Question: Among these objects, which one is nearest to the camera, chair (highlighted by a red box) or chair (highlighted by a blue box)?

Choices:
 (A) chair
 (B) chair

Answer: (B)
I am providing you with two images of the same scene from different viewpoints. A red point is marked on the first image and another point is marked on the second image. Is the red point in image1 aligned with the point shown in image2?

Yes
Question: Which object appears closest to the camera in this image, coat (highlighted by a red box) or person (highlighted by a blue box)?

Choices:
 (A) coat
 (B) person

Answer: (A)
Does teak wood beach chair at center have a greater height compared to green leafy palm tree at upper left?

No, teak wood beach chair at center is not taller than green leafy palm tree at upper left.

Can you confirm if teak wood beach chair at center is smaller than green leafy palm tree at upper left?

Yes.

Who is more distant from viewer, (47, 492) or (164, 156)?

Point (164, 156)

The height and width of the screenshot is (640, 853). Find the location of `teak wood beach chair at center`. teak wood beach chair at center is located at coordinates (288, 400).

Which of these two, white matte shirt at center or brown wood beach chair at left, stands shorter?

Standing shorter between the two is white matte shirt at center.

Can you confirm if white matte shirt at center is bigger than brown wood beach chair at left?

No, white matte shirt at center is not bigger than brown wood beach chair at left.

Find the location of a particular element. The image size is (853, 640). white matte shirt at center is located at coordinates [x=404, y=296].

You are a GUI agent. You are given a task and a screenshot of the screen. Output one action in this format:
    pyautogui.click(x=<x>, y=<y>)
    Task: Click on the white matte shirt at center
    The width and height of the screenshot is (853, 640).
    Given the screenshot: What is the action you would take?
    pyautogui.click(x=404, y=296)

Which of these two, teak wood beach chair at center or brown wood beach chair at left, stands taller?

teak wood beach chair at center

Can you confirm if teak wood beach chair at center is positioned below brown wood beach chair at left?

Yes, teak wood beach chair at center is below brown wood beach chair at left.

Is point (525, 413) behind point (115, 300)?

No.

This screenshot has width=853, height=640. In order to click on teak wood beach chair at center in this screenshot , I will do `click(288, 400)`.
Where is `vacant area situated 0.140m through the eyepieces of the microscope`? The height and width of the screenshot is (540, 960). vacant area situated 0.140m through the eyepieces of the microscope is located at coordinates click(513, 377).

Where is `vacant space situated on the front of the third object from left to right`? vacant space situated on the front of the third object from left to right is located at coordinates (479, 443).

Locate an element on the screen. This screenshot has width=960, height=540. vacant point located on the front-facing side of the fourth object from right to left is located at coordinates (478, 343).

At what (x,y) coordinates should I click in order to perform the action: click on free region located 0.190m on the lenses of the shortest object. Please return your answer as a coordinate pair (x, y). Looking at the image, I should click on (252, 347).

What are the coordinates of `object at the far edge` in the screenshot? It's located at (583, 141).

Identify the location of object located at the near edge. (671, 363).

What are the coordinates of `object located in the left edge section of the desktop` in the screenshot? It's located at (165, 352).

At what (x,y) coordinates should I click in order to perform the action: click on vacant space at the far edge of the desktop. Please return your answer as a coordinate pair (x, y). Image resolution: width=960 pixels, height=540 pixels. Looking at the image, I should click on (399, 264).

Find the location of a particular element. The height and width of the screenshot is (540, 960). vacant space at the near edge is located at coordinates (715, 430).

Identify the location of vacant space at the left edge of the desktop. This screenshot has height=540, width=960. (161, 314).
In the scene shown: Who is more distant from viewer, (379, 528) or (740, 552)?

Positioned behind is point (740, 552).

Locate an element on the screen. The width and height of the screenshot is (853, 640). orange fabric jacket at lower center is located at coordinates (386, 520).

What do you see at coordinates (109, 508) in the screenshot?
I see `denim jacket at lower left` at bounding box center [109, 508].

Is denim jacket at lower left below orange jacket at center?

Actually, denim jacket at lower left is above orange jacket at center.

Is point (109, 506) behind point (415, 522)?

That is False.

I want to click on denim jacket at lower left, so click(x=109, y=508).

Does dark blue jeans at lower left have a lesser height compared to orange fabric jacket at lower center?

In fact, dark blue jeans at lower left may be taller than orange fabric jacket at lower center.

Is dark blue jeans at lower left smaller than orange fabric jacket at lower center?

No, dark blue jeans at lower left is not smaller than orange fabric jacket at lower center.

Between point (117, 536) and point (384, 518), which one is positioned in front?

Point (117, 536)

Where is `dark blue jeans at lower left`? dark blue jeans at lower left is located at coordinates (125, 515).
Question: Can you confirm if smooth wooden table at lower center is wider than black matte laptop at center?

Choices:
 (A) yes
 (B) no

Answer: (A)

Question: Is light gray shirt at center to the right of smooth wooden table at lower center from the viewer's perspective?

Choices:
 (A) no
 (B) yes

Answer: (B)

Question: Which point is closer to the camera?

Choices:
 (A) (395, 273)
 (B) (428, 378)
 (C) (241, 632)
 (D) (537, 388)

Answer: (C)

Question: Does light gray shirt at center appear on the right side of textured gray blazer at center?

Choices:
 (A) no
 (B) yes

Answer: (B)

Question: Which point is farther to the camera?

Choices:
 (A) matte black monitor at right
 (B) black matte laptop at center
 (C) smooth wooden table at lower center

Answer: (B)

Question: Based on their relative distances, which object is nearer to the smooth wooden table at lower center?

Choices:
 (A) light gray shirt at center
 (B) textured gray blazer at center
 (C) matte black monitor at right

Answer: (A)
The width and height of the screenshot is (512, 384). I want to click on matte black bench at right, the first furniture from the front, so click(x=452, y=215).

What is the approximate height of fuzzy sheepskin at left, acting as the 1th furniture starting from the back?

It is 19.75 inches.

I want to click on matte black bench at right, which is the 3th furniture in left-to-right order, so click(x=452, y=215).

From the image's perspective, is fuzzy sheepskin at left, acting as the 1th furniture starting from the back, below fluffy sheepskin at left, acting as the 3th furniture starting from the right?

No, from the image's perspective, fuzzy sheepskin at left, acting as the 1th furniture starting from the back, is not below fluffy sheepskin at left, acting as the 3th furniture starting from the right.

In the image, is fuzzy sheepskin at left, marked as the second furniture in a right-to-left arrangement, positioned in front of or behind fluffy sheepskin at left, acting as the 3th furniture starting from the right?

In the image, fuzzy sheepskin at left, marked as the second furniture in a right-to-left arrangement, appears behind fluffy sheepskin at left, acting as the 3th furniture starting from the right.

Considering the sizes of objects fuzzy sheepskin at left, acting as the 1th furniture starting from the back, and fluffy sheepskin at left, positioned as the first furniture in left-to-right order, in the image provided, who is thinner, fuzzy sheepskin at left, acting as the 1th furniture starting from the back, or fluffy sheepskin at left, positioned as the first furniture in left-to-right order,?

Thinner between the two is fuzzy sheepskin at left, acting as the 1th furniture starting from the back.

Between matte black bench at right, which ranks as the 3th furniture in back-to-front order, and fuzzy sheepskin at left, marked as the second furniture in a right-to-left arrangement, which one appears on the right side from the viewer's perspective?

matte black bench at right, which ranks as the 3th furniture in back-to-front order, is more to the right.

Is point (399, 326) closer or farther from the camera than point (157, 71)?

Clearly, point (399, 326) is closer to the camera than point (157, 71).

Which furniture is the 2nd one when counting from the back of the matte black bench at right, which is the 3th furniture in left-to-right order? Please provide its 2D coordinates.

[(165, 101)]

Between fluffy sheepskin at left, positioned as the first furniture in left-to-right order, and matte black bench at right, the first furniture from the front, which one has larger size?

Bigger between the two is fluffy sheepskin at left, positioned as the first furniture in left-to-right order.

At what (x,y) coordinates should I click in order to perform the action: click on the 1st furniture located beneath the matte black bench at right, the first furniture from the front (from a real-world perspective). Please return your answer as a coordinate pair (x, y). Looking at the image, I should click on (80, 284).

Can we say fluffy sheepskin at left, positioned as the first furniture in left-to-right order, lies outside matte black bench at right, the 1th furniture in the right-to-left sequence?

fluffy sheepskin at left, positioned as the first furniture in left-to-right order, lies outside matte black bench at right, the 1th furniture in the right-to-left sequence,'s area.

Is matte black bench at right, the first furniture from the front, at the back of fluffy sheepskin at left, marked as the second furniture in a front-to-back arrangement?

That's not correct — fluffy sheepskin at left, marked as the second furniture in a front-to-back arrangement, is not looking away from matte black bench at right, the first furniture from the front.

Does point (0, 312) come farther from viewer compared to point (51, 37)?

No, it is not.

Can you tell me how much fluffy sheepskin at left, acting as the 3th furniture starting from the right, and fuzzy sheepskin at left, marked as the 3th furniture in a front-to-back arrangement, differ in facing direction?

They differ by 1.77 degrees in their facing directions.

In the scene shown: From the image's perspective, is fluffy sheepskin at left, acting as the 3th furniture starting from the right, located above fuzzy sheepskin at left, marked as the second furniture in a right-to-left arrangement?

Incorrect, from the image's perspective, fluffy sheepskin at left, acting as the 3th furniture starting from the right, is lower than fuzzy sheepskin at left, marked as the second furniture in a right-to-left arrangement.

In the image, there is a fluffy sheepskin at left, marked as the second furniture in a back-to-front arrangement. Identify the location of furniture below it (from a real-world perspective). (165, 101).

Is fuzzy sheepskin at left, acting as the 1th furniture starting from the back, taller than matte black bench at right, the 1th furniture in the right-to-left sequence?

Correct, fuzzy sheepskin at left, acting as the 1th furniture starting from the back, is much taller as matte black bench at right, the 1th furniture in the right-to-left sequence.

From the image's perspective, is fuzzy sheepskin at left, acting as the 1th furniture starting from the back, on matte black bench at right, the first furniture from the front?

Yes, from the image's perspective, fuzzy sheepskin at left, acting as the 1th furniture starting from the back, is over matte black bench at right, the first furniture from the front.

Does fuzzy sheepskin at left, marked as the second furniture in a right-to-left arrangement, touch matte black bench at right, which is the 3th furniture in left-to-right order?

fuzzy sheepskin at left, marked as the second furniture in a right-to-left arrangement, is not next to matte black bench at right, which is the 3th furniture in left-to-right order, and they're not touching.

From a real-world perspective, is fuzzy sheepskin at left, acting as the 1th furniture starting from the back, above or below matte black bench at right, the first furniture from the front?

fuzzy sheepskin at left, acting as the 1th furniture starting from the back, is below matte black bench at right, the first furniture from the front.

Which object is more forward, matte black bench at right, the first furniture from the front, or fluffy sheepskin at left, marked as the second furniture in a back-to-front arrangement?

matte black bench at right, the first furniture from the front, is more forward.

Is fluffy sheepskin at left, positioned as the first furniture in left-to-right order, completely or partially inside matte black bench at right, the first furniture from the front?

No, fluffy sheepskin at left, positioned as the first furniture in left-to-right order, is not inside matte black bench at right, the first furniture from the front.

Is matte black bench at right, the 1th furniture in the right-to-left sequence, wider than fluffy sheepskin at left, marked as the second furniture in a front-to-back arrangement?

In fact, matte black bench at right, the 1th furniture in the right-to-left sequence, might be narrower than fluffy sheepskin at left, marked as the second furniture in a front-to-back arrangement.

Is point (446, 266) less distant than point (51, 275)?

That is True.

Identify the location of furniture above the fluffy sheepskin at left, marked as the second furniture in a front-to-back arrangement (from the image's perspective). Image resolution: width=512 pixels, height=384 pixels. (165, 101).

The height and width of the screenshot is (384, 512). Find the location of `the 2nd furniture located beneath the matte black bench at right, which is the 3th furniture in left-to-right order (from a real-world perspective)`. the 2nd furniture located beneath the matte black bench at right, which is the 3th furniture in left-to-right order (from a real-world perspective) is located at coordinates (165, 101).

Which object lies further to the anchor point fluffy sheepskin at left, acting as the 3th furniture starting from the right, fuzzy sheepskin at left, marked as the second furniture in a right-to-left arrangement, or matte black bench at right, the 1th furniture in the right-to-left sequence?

» What you will do
In the records above, begin at the line that contains "Question: Which point is farther" and stop after the line that contains "Question: Based on". Arrange those lines as a JSON list of strings, one string per line, and leave out any blank lines.

» Solved exercise
[
  "Question: Which point is farther to the camera?",
  "Choices:",
  " (A) matte black monitor at right",
  " (B) black matte laptop at center",
  " (C) smooth wooden table at lower center",
  "Answer: (B)",
  "Question: Based on their relative distances, which object is nearer to the smooth wooden table at lower center?"
]